▶ **Activity**
In the listing that follows, count every line holding the word "strawberry" and give only the count.

Material provided section start

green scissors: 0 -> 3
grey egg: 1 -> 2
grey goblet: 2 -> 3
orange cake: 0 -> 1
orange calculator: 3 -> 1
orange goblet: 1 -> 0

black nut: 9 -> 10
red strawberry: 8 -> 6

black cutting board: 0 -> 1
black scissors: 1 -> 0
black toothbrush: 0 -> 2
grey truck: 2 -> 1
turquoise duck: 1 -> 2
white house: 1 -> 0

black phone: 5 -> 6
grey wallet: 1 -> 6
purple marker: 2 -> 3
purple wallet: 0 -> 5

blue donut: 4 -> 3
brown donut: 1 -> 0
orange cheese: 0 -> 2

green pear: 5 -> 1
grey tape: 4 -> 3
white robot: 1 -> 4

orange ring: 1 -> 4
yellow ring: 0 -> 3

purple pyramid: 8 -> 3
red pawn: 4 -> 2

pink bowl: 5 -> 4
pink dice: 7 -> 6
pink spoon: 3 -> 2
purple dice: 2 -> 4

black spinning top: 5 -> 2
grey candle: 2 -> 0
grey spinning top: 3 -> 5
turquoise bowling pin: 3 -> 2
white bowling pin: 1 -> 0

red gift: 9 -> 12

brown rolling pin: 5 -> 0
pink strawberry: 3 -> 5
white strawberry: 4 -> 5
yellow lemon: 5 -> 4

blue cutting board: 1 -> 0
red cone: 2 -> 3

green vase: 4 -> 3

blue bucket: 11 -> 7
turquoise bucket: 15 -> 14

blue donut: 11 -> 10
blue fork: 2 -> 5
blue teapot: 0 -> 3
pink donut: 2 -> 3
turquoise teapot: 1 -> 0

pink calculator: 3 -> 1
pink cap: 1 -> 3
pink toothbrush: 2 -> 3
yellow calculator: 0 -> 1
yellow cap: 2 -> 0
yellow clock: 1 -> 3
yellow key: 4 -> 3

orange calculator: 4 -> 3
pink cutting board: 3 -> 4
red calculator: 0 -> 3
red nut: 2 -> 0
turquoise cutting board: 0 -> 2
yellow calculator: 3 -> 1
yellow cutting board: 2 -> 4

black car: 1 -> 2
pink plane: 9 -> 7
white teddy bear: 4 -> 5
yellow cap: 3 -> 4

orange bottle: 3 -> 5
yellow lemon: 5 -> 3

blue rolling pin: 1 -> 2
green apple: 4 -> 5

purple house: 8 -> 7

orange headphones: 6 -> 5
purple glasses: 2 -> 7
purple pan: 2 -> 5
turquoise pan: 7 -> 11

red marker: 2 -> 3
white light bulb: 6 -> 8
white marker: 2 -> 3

Material provided section end

▶ **Task response**
3